Copy the lines exactly, starting with the first line and stopping after the line that contains "GUP: 12:44 -> 01:44", including that line.
++++ RECORDS FOR THIS EXERCISE ++++
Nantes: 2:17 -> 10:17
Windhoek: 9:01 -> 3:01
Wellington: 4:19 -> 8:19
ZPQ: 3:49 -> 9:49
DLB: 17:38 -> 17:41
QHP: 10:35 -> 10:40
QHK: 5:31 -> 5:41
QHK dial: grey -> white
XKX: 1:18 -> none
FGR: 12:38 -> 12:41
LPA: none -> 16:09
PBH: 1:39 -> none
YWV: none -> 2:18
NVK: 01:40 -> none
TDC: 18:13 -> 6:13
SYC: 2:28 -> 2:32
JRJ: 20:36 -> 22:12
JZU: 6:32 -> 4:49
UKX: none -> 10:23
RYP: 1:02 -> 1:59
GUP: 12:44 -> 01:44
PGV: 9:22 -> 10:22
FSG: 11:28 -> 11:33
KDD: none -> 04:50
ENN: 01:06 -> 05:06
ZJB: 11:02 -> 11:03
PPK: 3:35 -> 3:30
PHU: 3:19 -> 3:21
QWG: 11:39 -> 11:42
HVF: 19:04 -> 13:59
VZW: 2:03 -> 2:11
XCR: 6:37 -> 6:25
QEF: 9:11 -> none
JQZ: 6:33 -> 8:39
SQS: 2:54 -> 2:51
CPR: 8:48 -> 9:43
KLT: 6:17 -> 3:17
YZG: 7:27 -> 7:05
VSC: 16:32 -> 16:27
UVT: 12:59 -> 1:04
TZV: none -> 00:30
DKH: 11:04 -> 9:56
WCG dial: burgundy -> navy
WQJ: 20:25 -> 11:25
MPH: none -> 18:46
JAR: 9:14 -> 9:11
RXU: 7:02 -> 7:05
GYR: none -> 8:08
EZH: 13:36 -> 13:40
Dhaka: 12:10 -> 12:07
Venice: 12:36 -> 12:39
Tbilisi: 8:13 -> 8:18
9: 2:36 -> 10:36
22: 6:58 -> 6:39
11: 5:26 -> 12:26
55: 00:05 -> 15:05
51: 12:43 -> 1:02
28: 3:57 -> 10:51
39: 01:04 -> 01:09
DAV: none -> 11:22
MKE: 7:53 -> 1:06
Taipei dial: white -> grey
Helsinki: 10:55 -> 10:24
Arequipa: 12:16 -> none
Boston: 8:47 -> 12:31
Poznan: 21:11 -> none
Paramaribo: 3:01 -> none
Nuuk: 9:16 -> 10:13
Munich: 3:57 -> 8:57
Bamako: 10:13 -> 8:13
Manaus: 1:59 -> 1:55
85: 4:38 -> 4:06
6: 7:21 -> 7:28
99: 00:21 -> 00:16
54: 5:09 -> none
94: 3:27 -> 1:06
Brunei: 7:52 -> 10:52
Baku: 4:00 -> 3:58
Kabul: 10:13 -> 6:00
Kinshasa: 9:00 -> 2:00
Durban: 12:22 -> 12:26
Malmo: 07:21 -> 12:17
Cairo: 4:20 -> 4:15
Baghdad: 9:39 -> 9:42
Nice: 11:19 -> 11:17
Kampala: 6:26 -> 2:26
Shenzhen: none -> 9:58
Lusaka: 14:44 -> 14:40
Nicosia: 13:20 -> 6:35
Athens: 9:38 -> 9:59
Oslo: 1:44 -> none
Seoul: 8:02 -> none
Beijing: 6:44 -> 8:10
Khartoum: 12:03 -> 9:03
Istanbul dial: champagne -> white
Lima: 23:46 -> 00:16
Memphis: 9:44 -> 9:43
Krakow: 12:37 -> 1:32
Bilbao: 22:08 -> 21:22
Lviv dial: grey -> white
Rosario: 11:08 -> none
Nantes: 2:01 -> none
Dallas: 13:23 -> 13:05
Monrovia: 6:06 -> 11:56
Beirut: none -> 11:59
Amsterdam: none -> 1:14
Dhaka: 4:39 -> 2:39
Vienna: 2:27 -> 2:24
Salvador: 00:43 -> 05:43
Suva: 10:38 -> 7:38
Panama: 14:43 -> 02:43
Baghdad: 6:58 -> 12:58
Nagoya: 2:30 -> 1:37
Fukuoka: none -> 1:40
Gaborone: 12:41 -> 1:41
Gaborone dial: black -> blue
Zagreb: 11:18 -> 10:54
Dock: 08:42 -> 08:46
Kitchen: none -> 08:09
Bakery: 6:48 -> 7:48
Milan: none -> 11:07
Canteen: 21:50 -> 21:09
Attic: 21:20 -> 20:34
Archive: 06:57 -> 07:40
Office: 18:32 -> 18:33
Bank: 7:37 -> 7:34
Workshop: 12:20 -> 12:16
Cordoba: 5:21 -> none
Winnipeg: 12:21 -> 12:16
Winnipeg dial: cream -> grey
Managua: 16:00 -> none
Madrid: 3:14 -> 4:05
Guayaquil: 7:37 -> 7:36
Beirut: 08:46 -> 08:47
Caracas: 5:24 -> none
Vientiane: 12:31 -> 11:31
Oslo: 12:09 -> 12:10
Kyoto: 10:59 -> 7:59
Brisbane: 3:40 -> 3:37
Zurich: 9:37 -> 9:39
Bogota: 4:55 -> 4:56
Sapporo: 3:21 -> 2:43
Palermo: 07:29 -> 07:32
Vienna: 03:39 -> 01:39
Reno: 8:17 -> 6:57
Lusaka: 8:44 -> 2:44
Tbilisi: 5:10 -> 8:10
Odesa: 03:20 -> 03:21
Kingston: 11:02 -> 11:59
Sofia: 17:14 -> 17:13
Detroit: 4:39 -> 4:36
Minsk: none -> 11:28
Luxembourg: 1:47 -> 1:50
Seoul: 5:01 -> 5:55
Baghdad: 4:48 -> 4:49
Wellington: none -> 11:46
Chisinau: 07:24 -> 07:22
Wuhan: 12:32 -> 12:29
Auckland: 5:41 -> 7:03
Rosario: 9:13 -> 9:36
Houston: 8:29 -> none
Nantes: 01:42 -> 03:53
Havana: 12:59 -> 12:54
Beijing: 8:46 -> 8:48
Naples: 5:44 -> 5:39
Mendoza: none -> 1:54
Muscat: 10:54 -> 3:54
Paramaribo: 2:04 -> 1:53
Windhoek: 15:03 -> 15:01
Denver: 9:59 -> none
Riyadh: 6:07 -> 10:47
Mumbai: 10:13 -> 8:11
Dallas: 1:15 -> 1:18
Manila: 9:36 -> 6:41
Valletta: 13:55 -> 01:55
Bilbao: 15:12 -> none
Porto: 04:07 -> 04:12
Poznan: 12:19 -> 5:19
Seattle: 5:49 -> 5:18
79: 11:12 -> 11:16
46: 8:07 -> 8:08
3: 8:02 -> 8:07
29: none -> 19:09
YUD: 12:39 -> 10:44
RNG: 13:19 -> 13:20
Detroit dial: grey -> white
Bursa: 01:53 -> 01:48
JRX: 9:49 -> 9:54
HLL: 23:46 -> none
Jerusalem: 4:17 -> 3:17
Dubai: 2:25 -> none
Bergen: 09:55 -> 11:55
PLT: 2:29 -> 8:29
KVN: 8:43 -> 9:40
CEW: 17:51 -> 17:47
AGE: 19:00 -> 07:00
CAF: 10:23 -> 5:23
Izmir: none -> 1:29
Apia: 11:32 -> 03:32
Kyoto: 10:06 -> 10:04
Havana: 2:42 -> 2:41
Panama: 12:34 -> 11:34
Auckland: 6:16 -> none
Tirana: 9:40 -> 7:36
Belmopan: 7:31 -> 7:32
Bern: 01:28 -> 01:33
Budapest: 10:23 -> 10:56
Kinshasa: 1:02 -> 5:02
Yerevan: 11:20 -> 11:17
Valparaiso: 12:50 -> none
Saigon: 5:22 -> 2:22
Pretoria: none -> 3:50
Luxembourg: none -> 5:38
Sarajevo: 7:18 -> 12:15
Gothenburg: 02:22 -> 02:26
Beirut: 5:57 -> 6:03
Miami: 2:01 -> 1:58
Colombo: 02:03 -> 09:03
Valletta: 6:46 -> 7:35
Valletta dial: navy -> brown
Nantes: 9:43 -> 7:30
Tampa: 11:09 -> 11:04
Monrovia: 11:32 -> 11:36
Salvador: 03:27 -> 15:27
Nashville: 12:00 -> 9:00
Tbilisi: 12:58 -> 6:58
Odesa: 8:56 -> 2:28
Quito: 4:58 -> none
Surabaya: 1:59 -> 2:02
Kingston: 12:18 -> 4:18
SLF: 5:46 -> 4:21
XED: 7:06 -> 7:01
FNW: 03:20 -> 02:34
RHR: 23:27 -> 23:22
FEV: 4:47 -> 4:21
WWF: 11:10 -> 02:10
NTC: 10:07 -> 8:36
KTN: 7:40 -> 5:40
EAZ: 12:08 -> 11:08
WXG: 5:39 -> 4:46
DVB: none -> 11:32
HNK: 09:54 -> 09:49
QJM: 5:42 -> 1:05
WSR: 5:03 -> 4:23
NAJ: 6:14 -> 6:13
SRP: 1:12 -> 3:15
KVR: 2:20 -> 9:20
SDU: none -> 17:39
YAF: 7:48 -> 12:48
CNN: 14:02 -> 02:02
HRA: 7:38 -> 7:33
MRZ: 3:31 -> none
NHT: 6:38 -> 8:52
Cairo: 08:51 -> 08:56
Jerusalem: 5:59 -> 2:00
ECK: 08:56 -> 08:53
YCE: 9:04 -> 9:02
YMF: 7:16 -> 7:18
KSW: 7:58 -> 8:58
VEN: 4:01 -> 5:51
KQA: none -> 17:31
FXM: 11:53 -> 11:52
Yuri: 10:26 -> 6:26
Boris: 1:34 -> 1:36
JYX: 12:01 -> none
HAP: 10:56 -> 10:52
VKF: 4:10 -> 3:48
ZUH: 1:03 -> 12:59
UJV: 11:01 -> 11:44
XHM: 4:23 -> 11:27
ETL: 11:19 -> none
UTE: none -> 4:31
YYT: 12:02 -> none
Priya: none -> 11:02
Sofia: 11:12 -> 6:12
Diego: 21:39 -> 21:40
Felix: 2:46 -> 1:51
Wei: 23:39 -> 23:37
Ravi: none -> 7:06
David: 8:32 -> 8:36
++++
**THE ANSWER:**
Nantes: 2:17 -> 10:17
Windhoek: 9:01 -> 3:01
Wellington: 4:19 -> 8:19
ZPQ: 3:49 -> 9:49
DLB: 17:38 -> 17:41
QHP: 10:35 -> 10:40
QHK: 5:31 -> 5:41
QHK dial: grey -> white
XKX: 1:18 -> none
FGR: 12:38 -> 12:41
LPA: none -> 16:09
PBH: 1:39 -> none
YWV: none -> 2:18
NVK: 01:40 -> none
TDC: 18:13 -> 6:13
SYC: 2:28 -> 2:32
JRJ: 20:36 -> 22:12
JZU: 6:32 -> 4:49
UKX: none -> 10:23
RYP: 1:02 -> 1:59
GUP: 12:44 -> 01:44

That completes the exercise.